* What is needed *
Give again, exactly as written, the lines of the records below from the line with "green cupcake: 3 -> 1" to the line with "yellow lemon: 0 -> 1". Both end lines count; pictures do not.

* Study material *
※
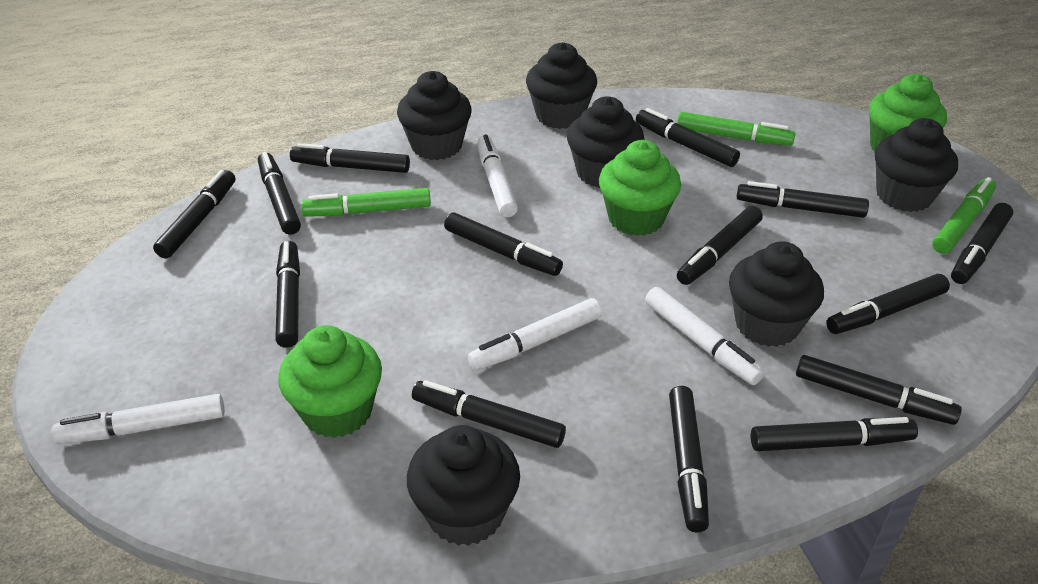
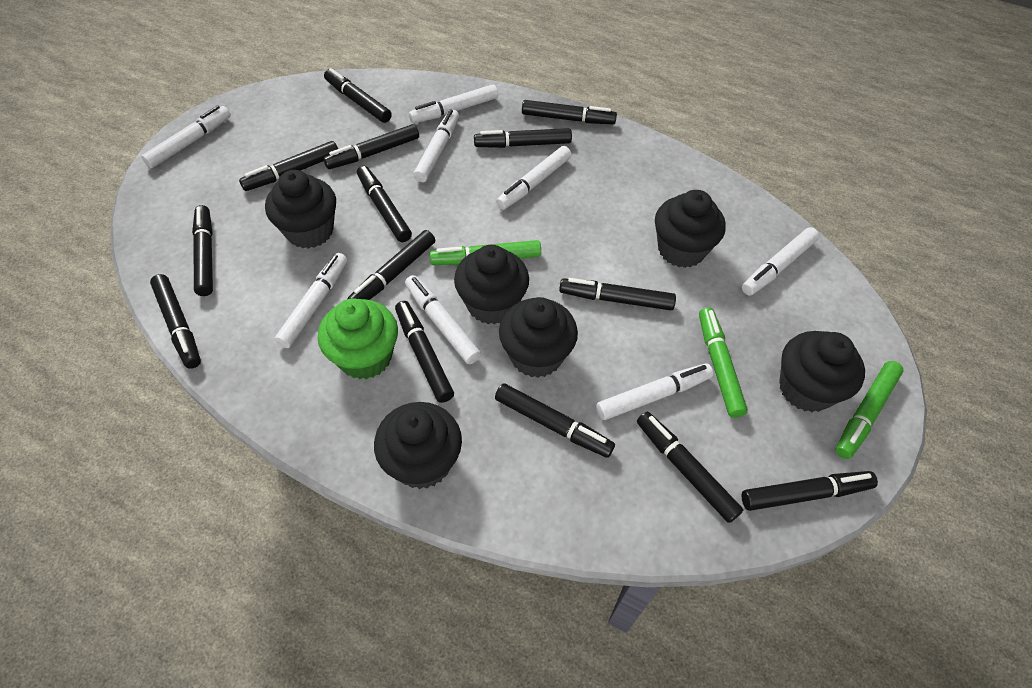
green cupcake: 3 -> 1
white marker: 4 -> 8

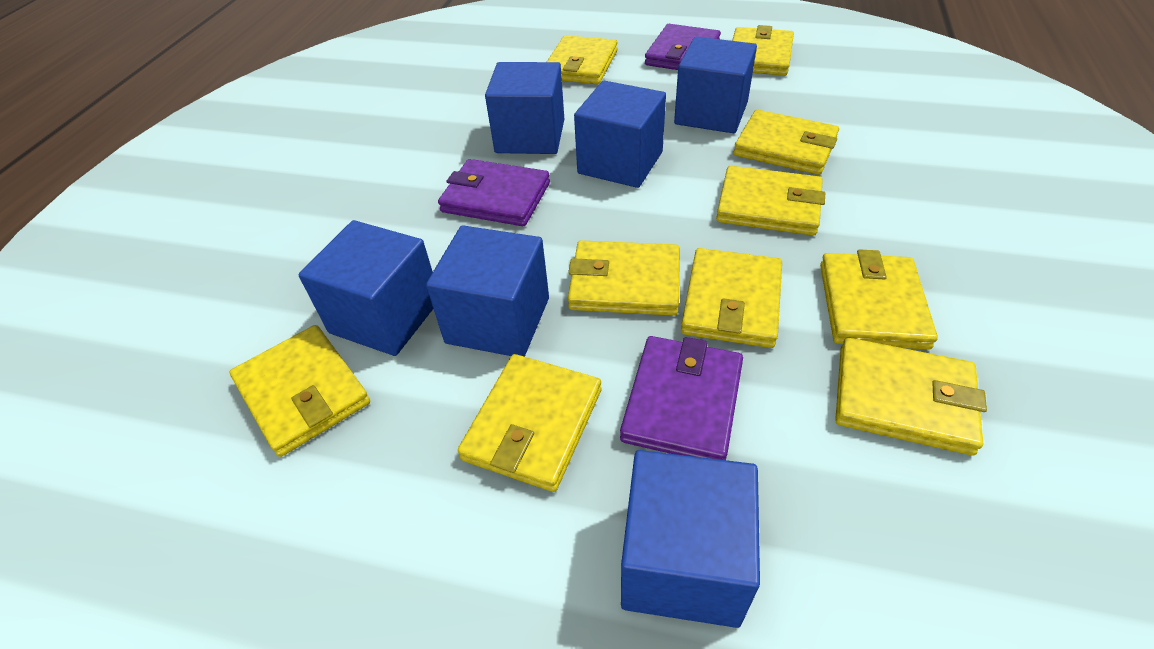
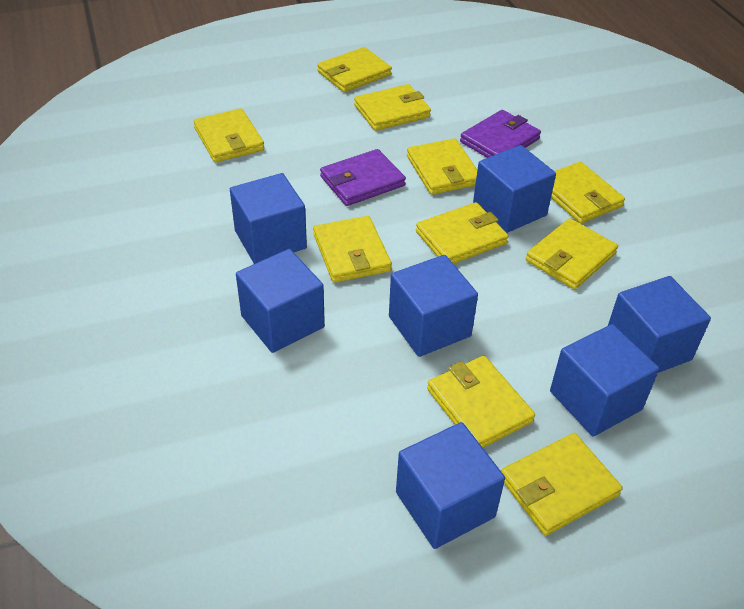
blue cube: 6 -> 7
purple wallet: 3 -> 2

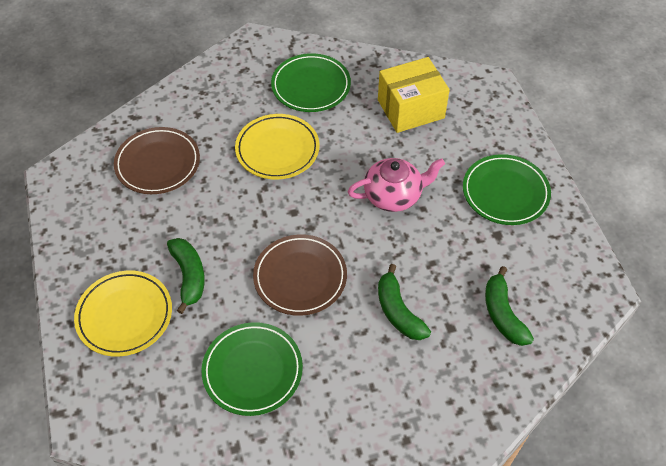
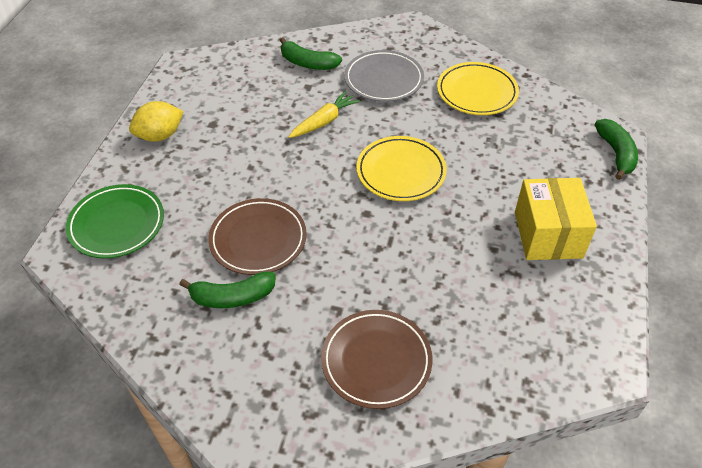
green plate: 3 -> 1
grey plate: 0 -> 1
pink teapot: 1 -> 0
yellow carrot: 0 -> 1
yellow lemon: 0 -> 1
※
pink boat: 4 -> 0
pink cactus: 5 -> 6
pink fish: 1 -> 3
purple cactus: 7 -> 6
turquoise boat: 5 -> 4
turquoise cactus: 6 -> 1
※
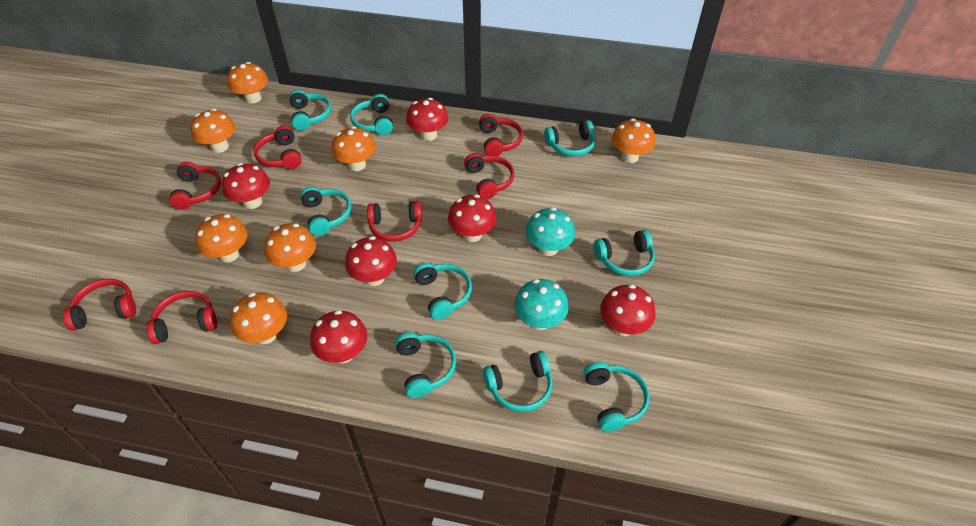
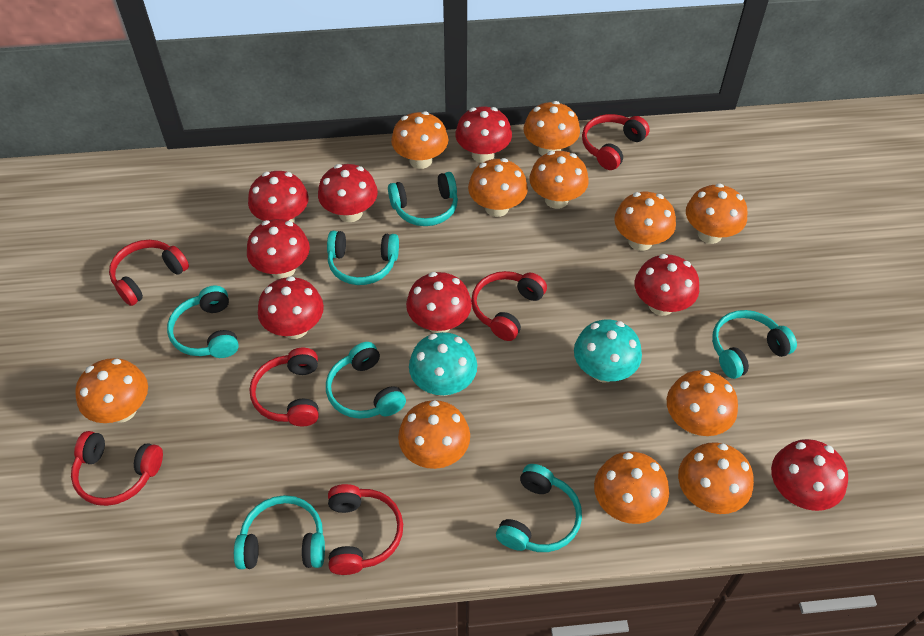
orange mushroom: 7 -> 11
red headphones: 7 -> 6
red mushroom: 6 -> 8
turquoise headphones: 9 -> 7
※
* Result of this task *
green cupcake: 3 -> 1
white marker: 4 -> 8

blue cube: 6 -> 7
purple wallet: 3 -> 2

green plate: 3 -> 1
grey plate: 0 -> 1
pink teapot: 1 -> 0
yellow carrot: 0 -> 1
yellow lemon: 0 -> 1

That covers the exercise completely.